_WHAT THE TASK ASKS_.
Retype all of the records shown beneath this task, exactly as they stand.

>>>

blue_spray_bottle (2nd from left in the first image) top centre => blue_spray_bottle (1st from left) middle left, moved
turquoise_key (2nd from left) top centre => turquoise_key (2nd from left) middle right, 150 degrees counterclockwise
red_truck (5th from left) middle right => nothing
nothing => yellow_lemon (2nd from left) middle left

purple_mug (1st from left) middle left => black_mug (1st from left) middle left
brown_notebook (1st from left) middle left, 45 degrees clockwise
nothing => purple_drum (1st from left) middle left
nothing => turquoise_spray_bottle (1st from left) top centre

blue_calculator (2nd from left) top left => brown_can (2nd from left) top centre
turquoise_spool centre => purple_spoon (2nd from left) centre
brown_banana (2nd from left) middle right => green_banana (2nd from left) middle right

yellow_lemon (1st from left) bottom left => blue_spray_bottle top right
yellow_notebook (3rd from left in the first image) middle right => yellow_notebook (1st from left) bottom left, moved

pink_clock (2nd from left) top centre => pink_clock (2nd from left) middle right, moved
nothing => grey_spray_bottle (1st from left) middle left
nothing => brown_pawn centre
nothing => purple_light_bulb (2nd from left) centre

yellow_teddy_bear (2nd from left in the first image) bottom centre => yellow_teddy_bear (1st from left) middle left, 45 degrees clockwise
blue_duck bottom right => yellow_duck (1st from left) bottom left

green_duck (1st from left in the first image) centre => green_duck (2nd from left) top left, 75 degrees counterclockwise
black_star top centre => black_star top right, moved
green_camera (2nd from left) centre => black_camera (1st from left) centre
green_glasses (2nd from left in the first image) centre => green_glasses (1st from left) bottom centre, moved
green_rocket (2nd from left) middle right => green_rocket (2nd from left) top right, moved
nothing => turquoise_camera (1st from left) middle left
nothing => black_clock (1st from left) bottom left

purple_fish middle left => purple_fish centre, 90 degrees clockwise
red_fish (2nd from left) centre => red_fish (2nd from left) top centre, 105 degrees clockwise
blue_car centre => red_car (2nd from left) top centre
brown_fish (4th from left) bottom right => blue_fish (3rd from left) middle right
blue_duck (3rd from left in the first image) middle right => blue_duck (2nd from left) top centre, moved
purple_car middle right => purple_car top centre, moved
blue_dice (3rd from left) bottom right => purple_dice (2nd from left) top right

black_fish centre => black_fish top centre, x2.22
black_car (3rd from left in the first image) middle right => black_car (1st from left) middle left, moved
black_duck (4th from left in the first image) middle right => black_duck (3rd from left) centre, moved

<<<

_ANSWER_.
blue_spray_bottle (2nd from left in the first image) top centre => blue_spray_bottle (1st from left) middle left, moved
turquoise_key (2nd from left) top centre => turquoise_key (2nd from left) middle right, 150 degrees counterclockwise
red_truck (5th from left) middle right => nothing
nothing => yellow_lemon (2nd from left) middle left

purple_mug (1st from left) middle left => black_mug (1st from left) middle left
brown_notebook (1st from left) middle left, 45 degrees clockwise
nothing => purple_drum (1st from left) middle left
nothing => turquoise_spray_bottle (1st from left) top centre

blue_calculator (2nd from left) top left => brown_can (2nd from left) top centre
turquoise_spool centre => purple_spoon (2nd from left) centre
brown_banana (2nd from left) middle right => green_banana (2nd from left) middle right

yellow_lemon (1st from left) bottom left => blue_spray_bottle top right
yellow_notebook (3rd from left in the first image) middle right => yellow_notebook (1st from left) bottom left, moved

pink_clock (2nd from left) top centre => pink_clock (2nd from left) middle right, moved
nothing => grey_spray_bottle (1st from left) middle left
nothing => brown_pawn centre
nothing => purple_light_bulb (2nd from left) centre

yellow_teddy_bear (2nd from left in the first image) bottom centre => yellow_teddy_bear (1st from left) middle left, 45 degrees clockwise
blue_duck bottom right => yellow_duck (1st from left) bottom left

green_duck (1st from left in the first image) centre => green_duck (2nd from left) top left, 75 degrees counterclockwise
black_star top centre => black_star top right, moved
green_camera (2nd from left) centre => black_camera (1st from left) centre
green_glasses (2nd from left in the first image) centre => green_glasses (1st from left) bottom centre, moved
green_rocket (2nd from left) middle right => green_rocket (2nd from left) top right, moved
nothing => turquoise_camera (1st from left) middle left
nothing => black_clock (1st from left) bottom left

purple_fish middle left => purple_fish centre, 90 degrees clockwise
red_fish (2nd from left) centre => red_fish (2nd from left) top centre, 105 degrees clockwise
blue_car centre => red_car (2nd from left) top centre
brown_fish (4th from left) bottom right => blue_fish (3rd from left) middle right
blue_duck (3rd from left in the first image) middle right => blue_duck (2nd from left) top centre, moved
purple_car middle right => purple_car top centre, moved
blue_dice (3rd from left) bottom right => purple_dice (2nd from left) top right

black_fish centre => black_fish top centre, x2.22
black_car (3rd from left in the first image) middle right => black_car (1st from left) middle left, moved
black_duck (4th from left in the first image) middle right => black_duck (3rd from left) centre, moved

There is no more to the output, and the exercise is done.